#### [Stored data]
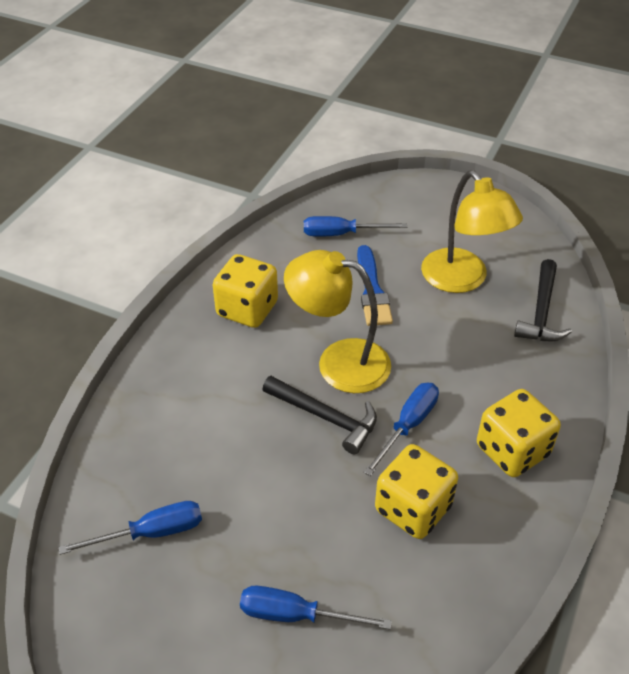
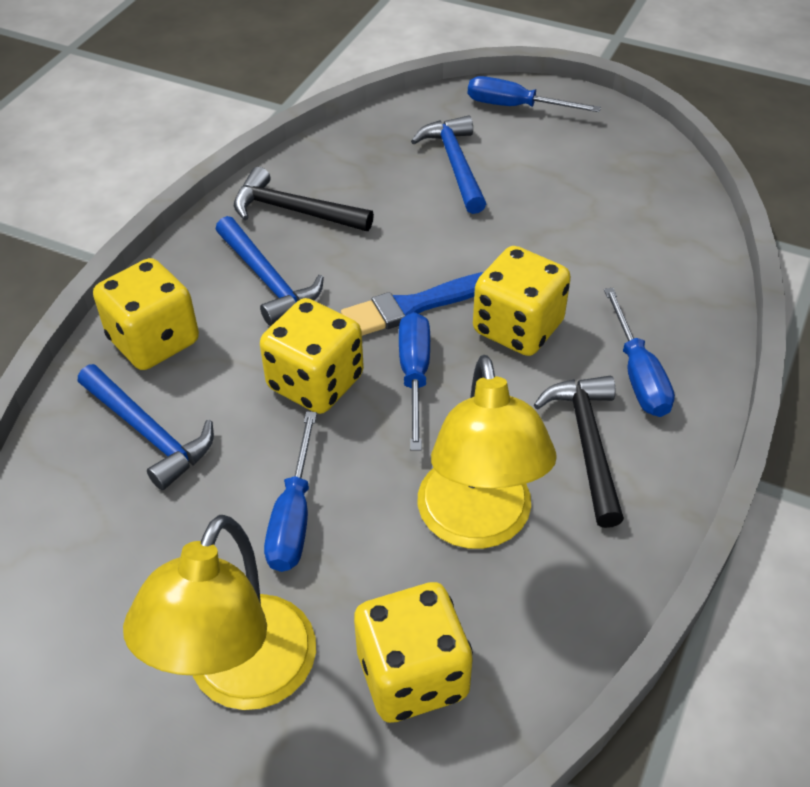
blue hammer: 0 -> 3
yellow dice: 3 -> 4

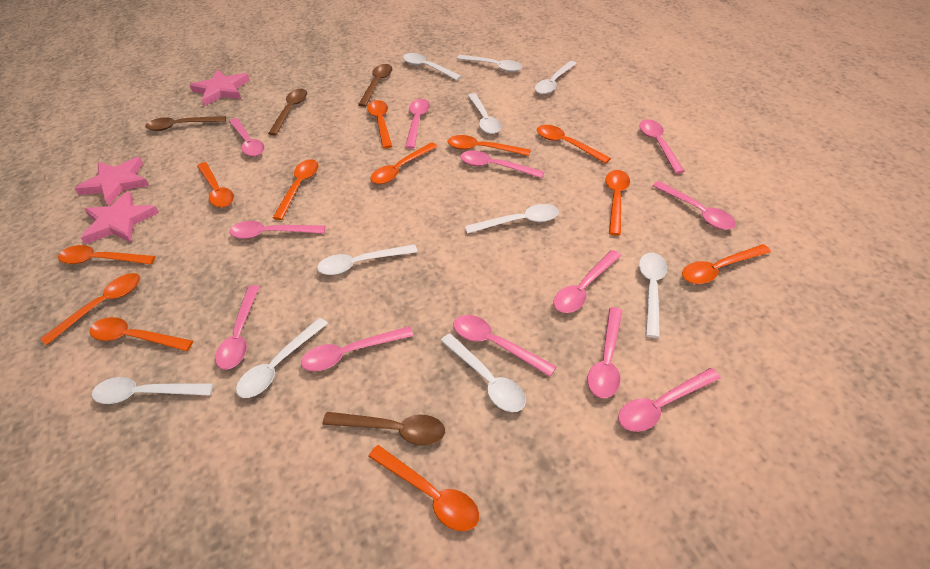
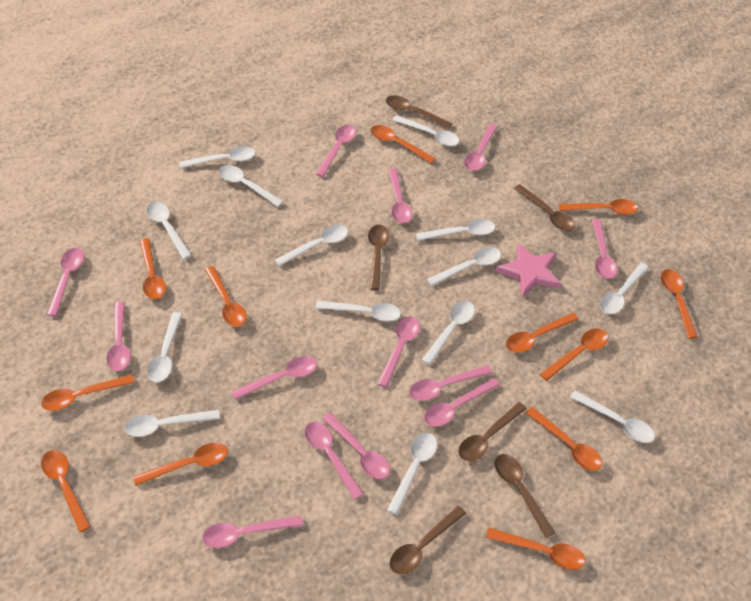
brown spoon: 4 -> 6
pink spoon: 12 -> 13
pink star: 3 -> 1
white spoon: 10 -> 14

#### [Directions]
Print exactly the lines of the records from the one containing "brown spoon: 4 -> 6" through the end, and nothing besides them.

#### [Answer section]
brown spoon: 4 -> 6
pink spoon: 12 -> 13
pink star: 3 -> 1
white spoon: 10 -> 14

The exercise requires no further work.